Supplied records section start

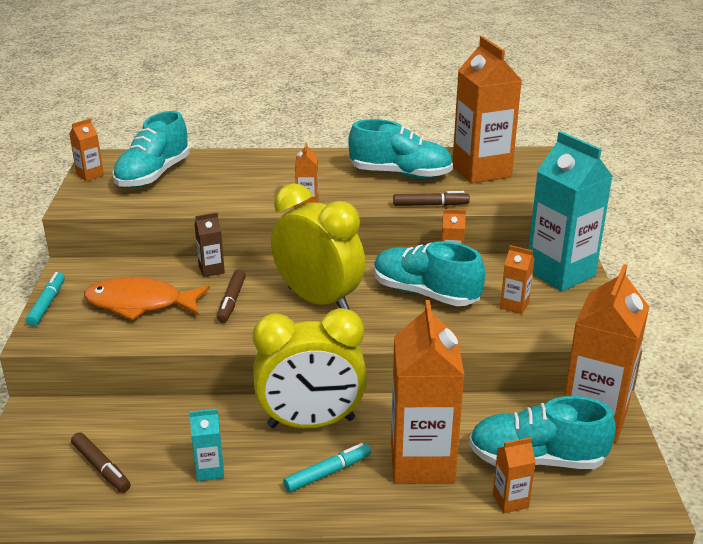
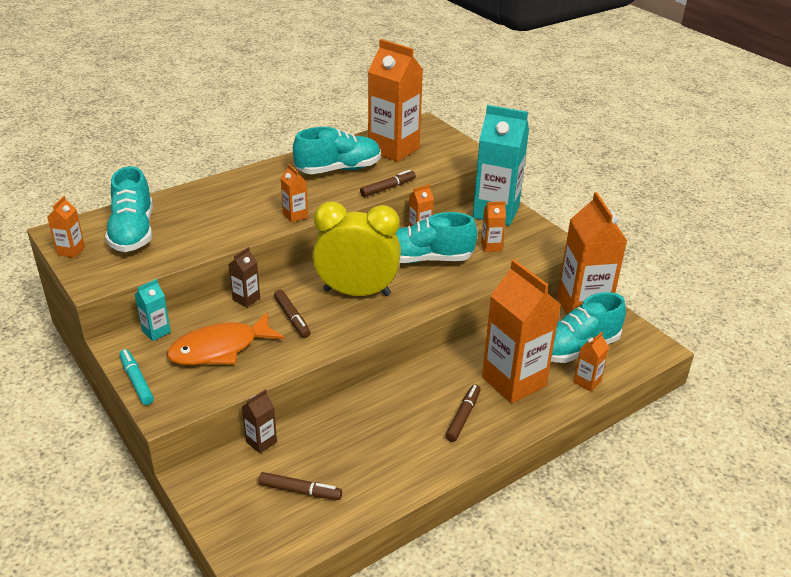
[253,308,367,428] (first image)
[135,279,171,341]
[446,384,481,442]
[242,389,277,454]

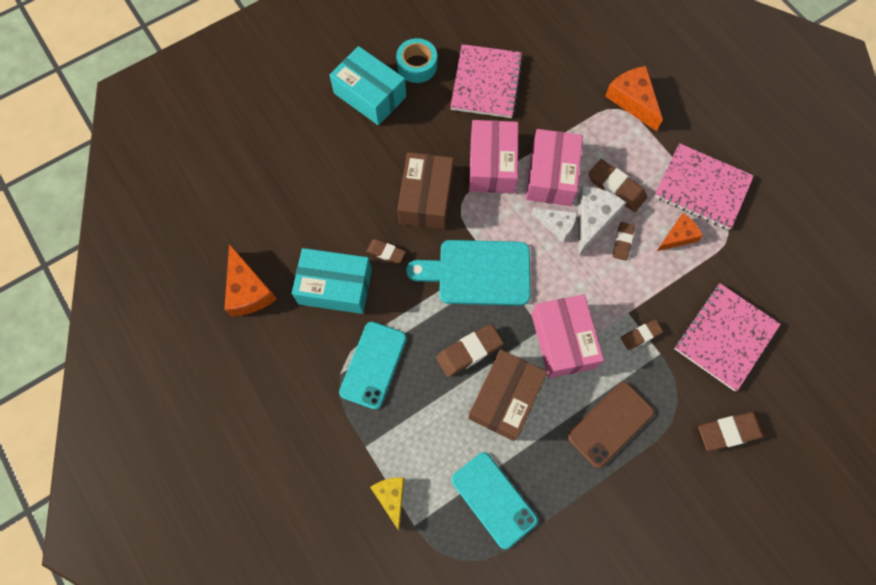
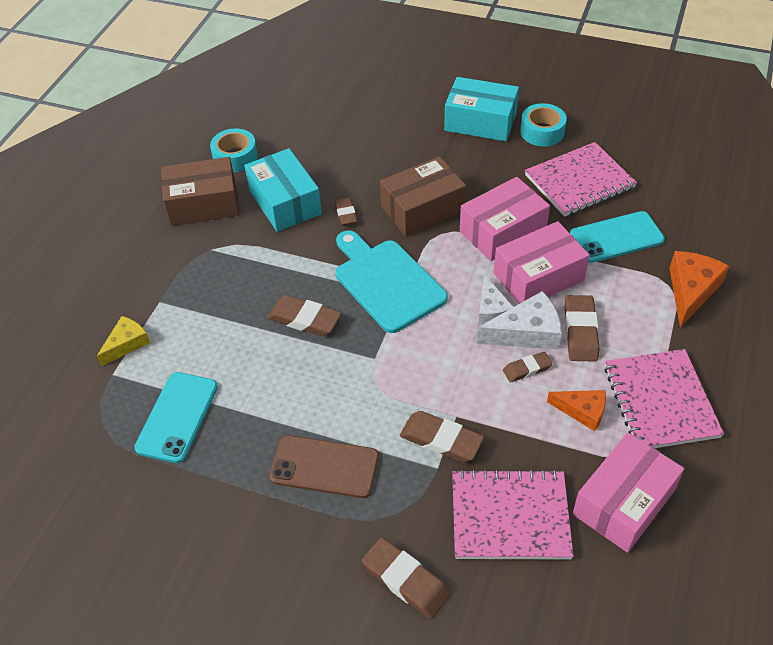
[444,77,519,141]
[210,128,258,172]
[572,433,684,553]
[400,411,484,462]
[570,211,665,263]
[161,157,239,226]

Supplied records section end

Task statement
Each entry must be retyped word for word, with every image omitted.

Result below
[253,308,367,428] (first image)
[135,279,171,341]
[446,384,481,442]
[242,389,277,454]

[444,77,519,141]
[210,128,258,172]
[572,433,684,553]
[400,411,484,462]
[570,211,665,263]
[161,157,239,226]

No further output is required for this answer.